## Activity
Return only those lines of the material that contain "none".

## Source material
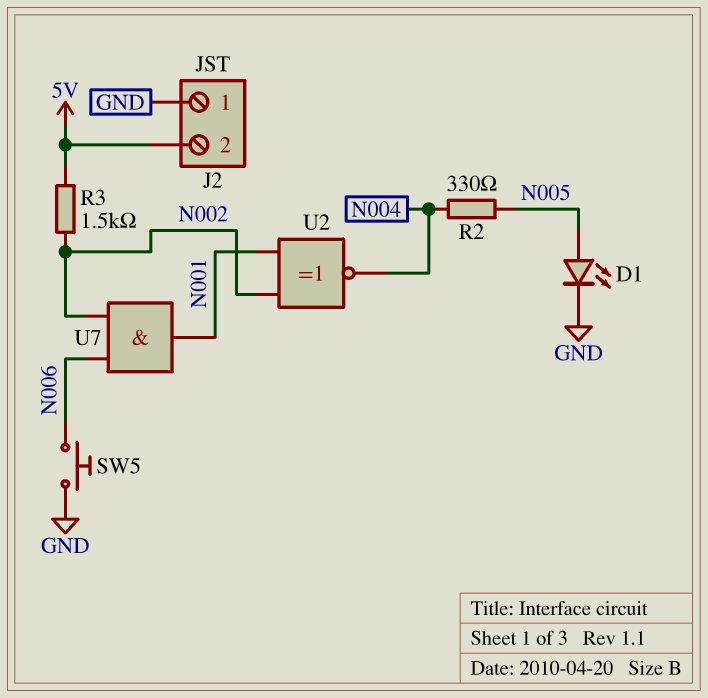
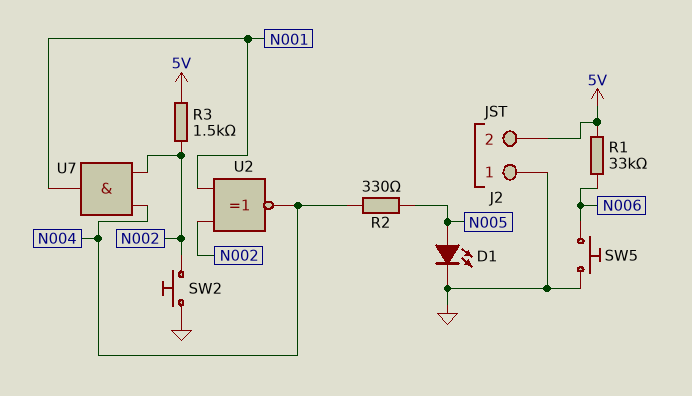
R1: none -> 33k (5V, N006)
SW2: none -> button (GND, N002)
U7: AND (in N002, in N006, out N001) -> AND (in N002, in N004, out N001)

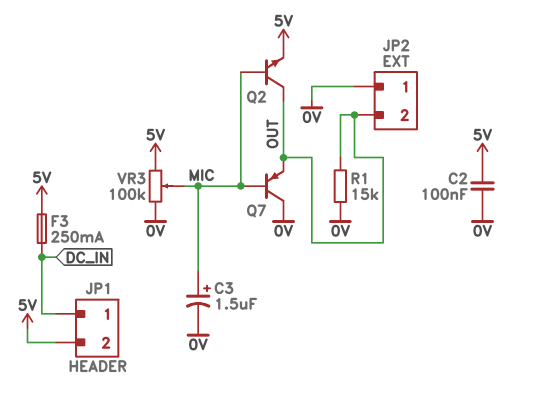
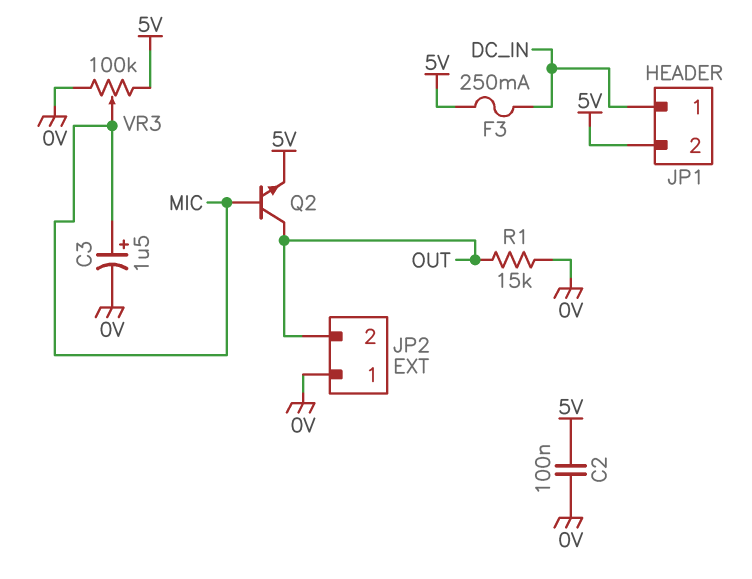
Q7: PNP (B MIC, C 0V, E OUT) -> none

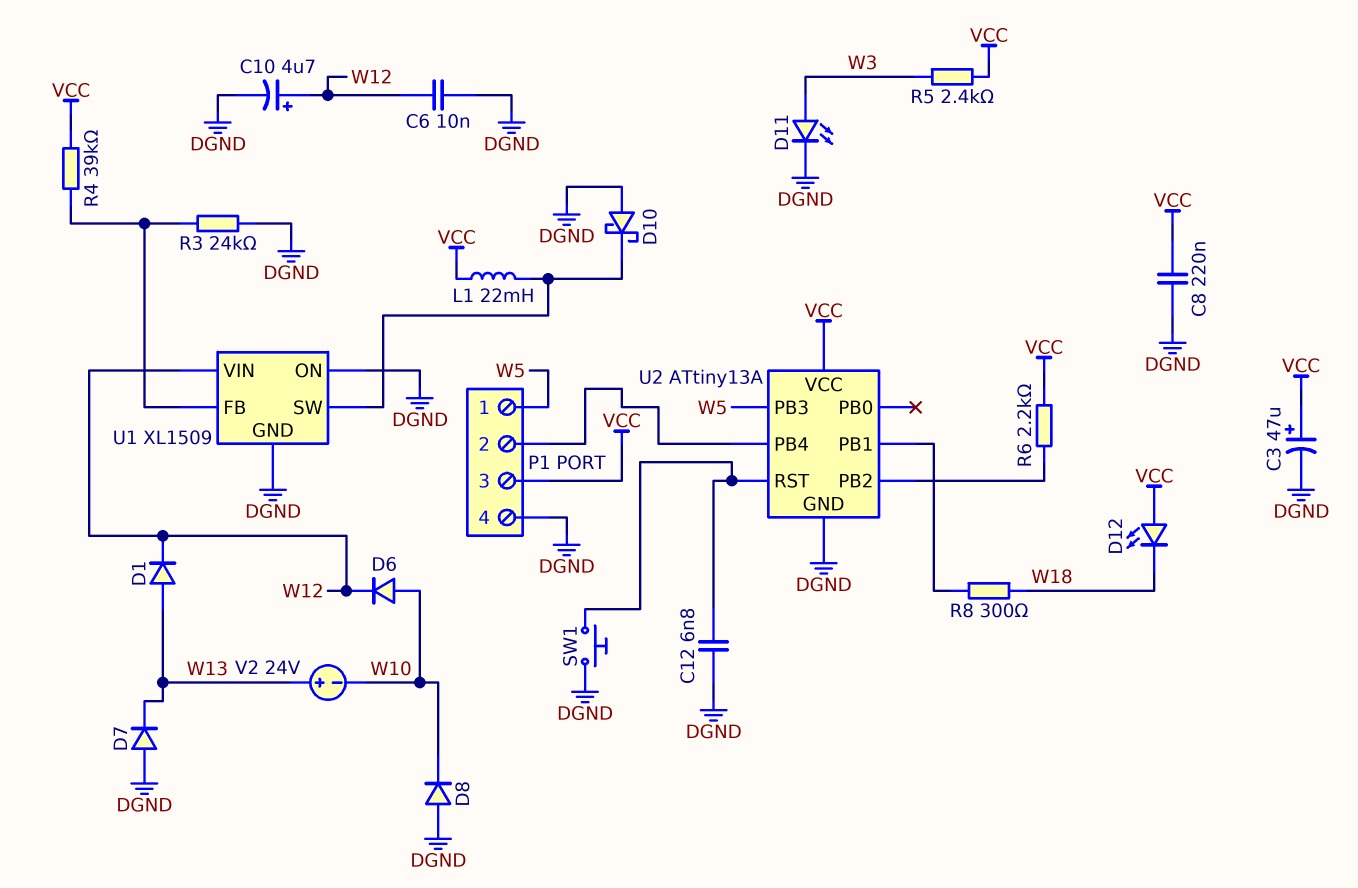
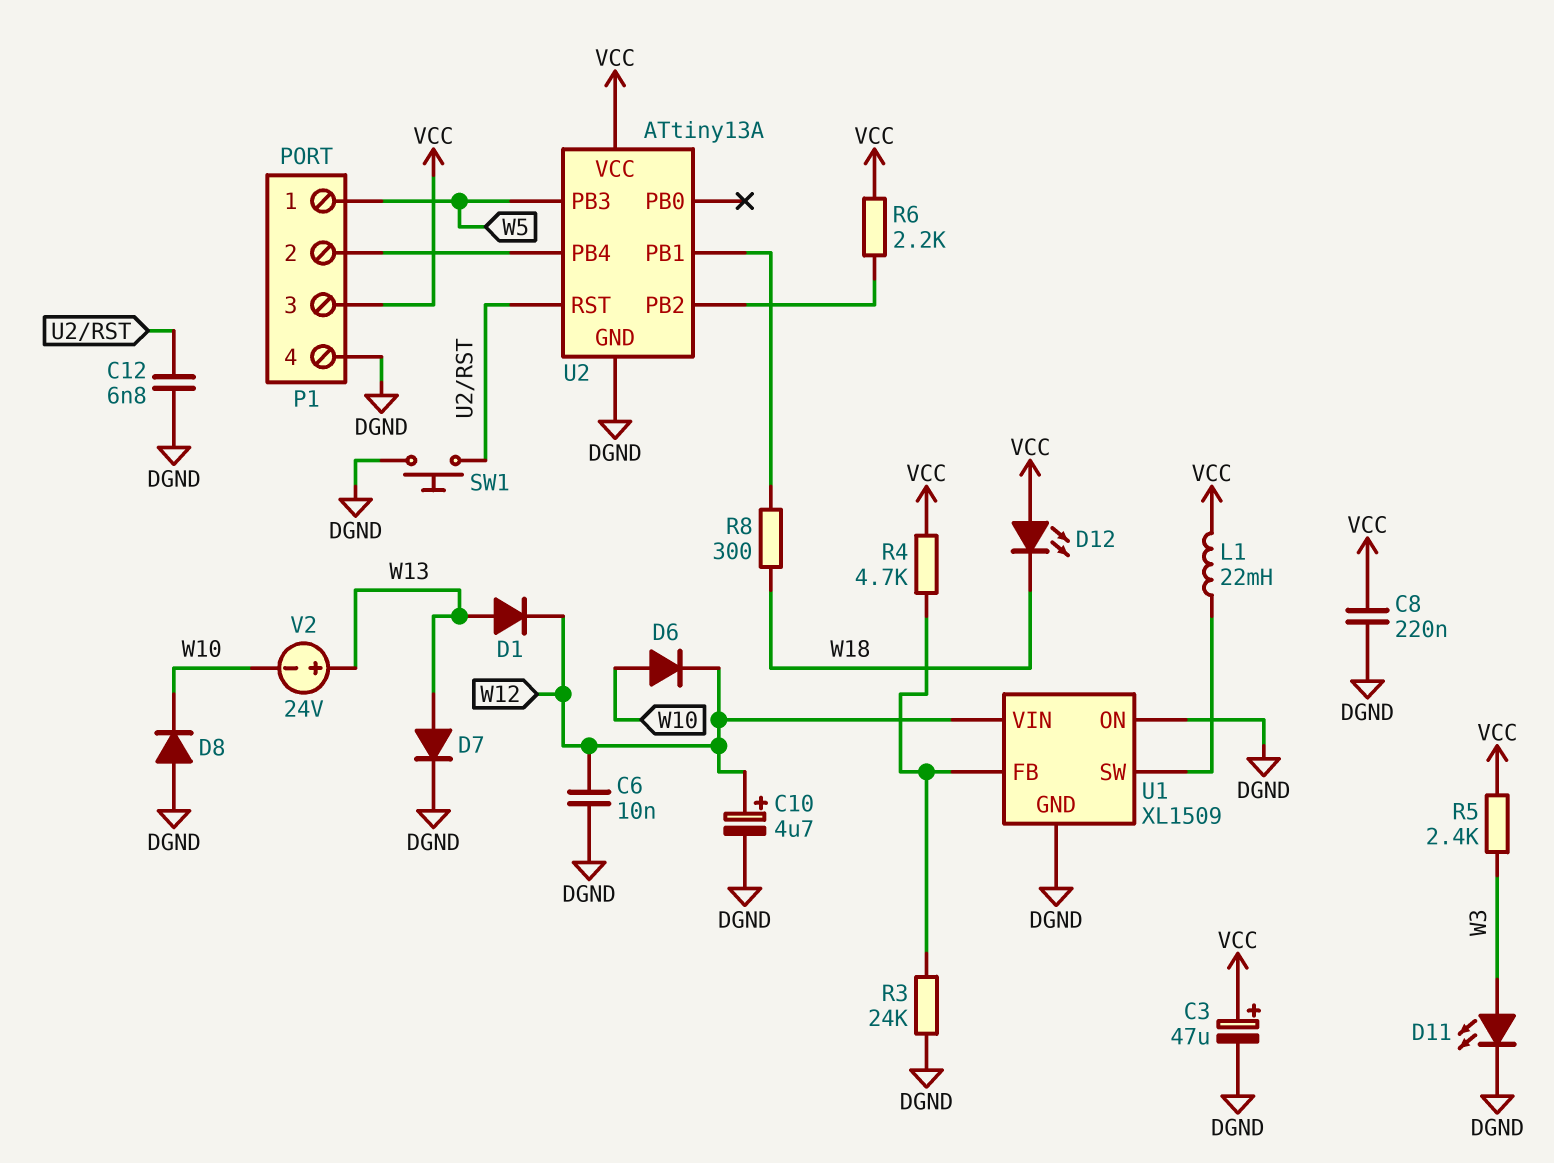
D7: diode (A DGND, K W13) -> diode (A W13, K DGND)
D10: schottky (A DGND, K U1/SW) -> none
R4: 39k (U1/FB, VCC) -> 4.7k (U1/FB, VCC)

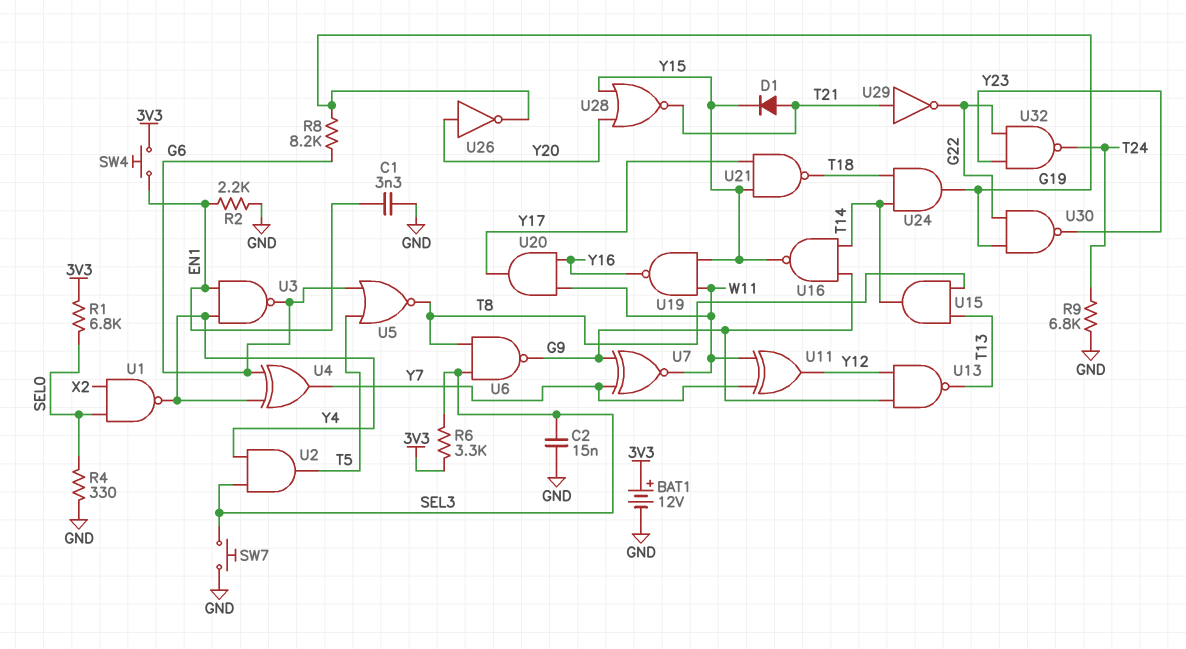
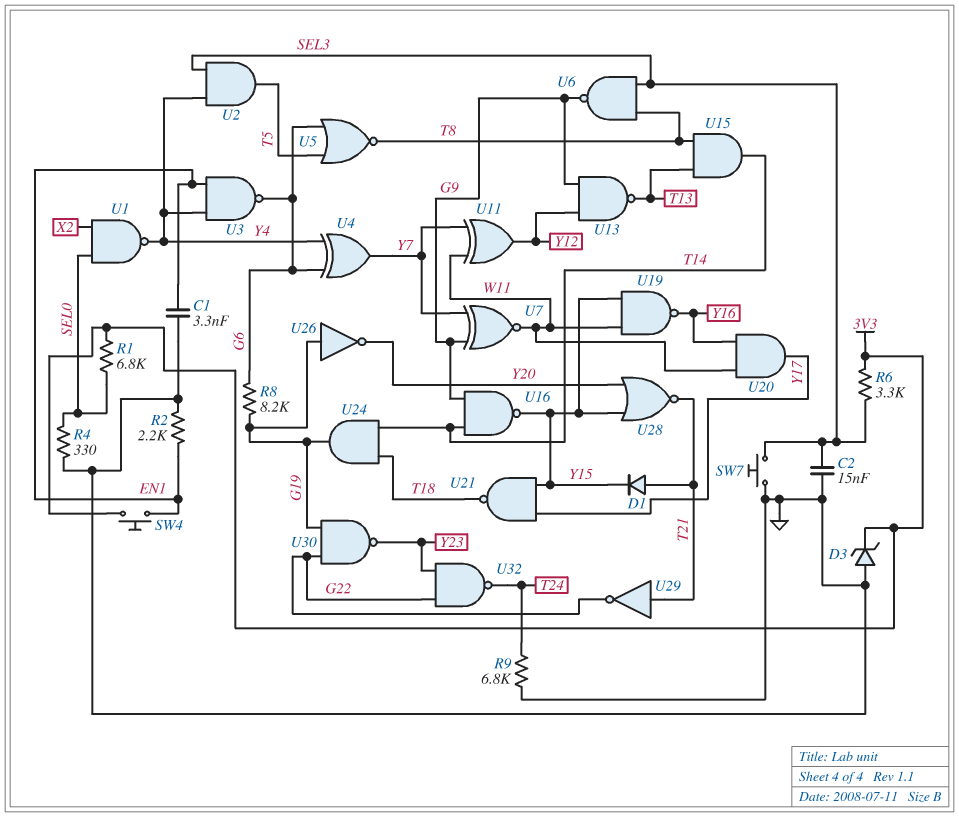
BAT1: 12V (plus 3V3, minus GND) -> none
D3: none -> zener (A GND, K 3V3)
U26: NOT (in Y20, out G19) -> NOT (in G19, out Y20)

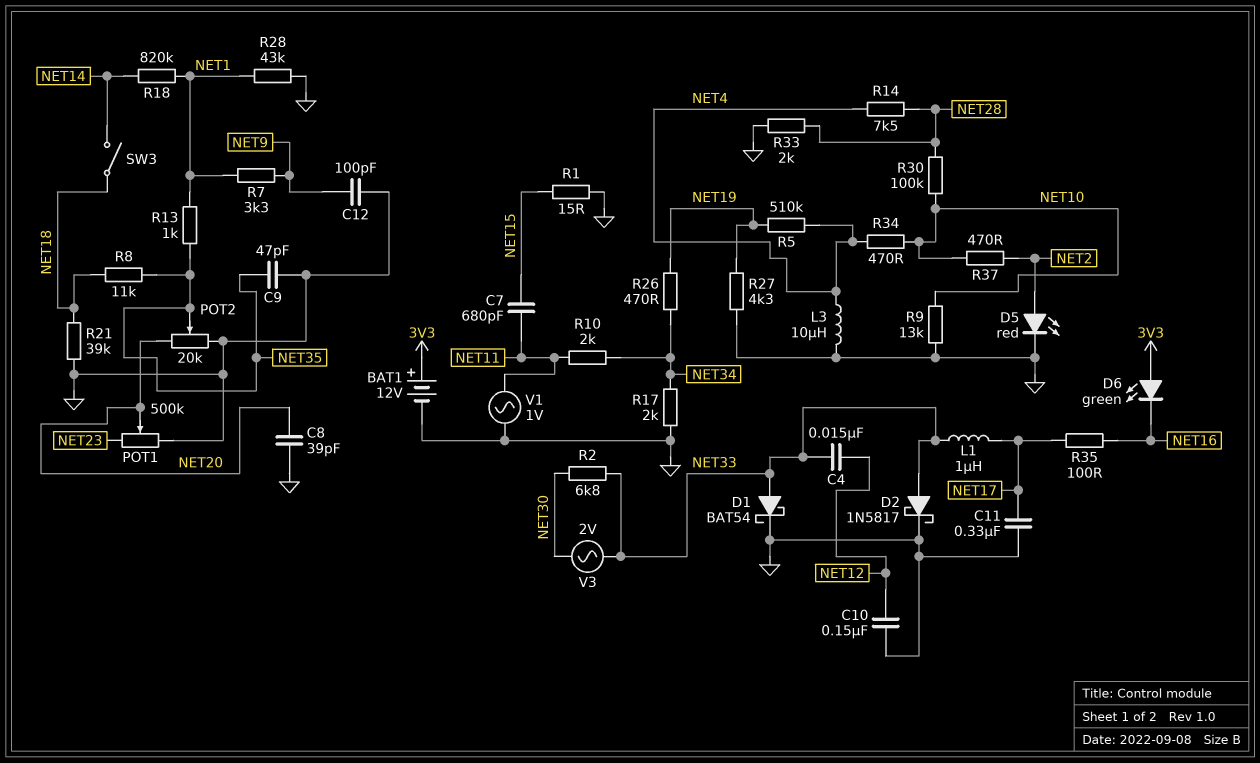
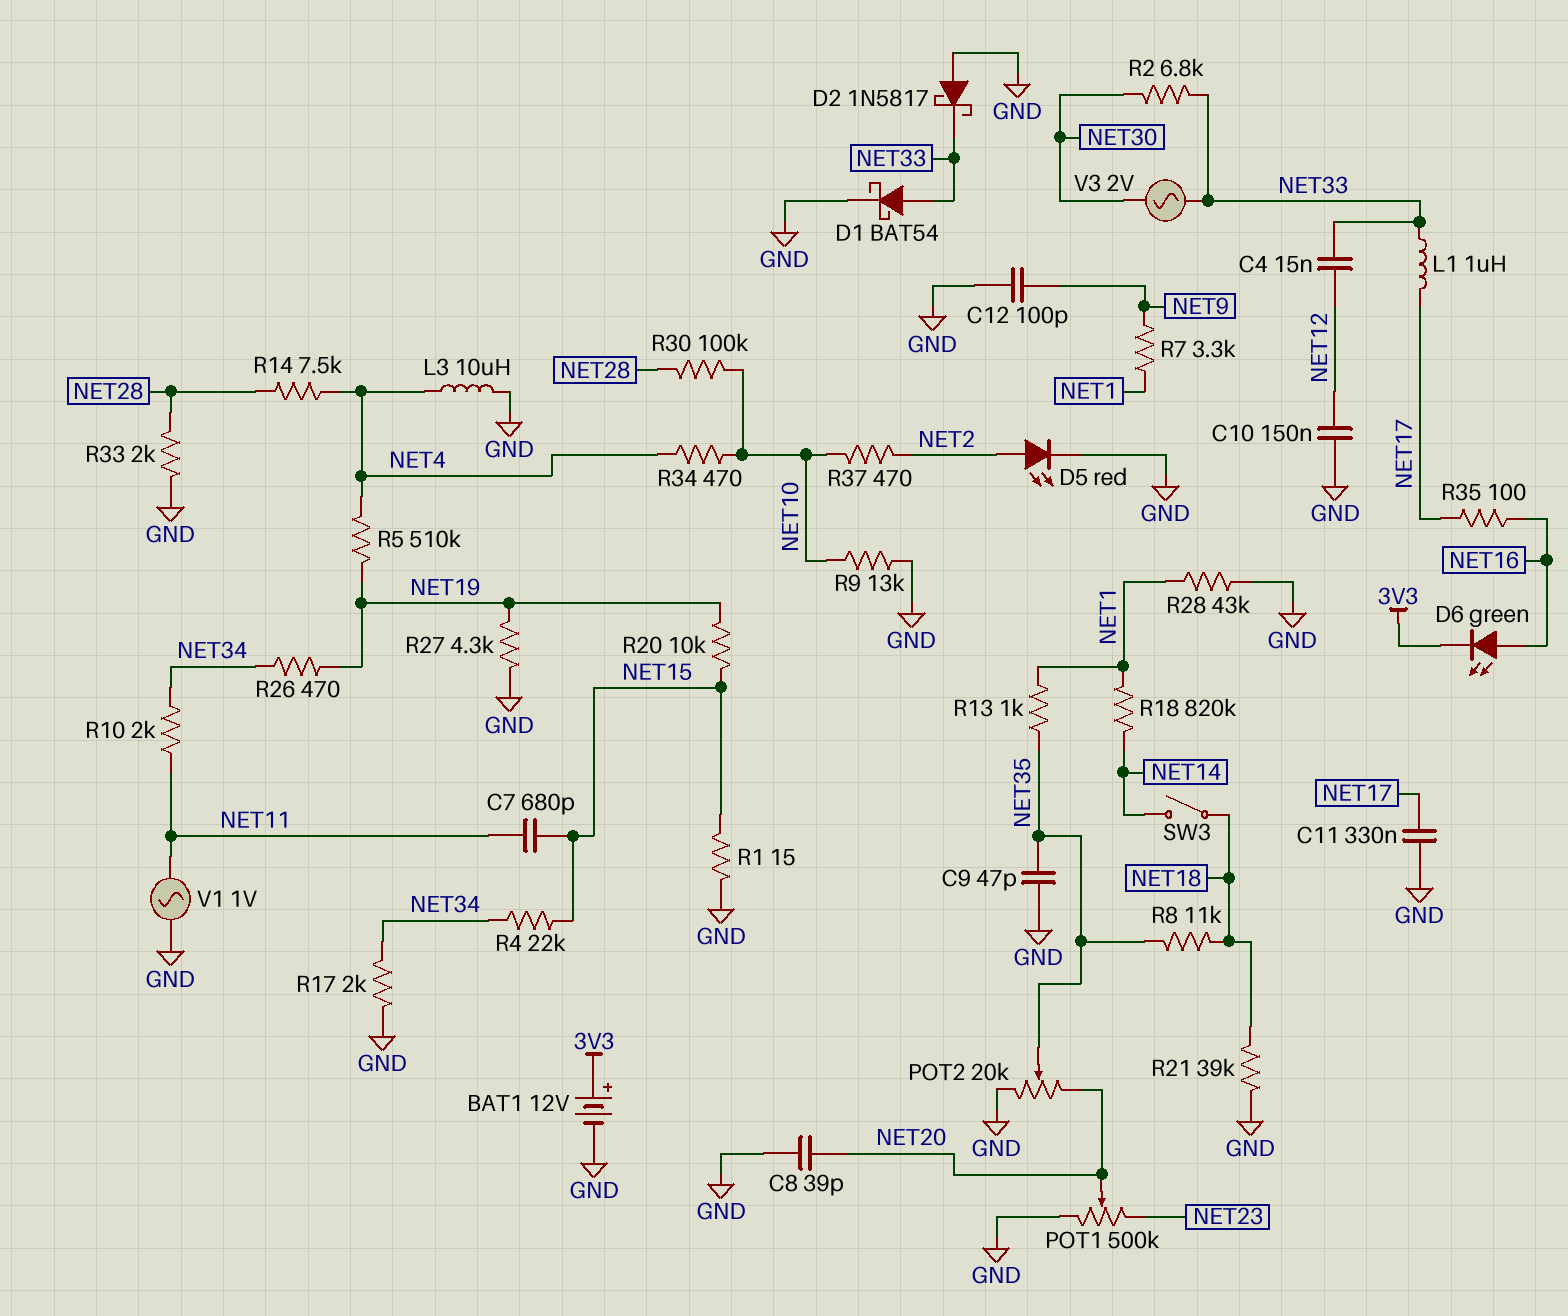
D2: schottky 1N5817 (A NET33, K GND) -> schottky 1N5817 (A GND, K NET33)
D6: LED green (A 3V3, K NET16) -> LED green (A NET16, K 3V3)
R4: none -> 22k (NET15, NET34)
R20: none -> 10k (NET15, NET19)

## Task response
R1: none -> 33k (5V, N006)
SW2: none -> button (GND, N002)
Q7: PNP (B MIC, C 0V, E OUT) -> none
D10: schottky (A DGND, K U1/SW) -> none
BAT1: 12V (plus 3V3, minus GND) -> none
D3: none -> zener (A GND, K 3V3)
R4: none -> 22k (NET15, NET34)
R20: none -> 10k (NET15, NET19)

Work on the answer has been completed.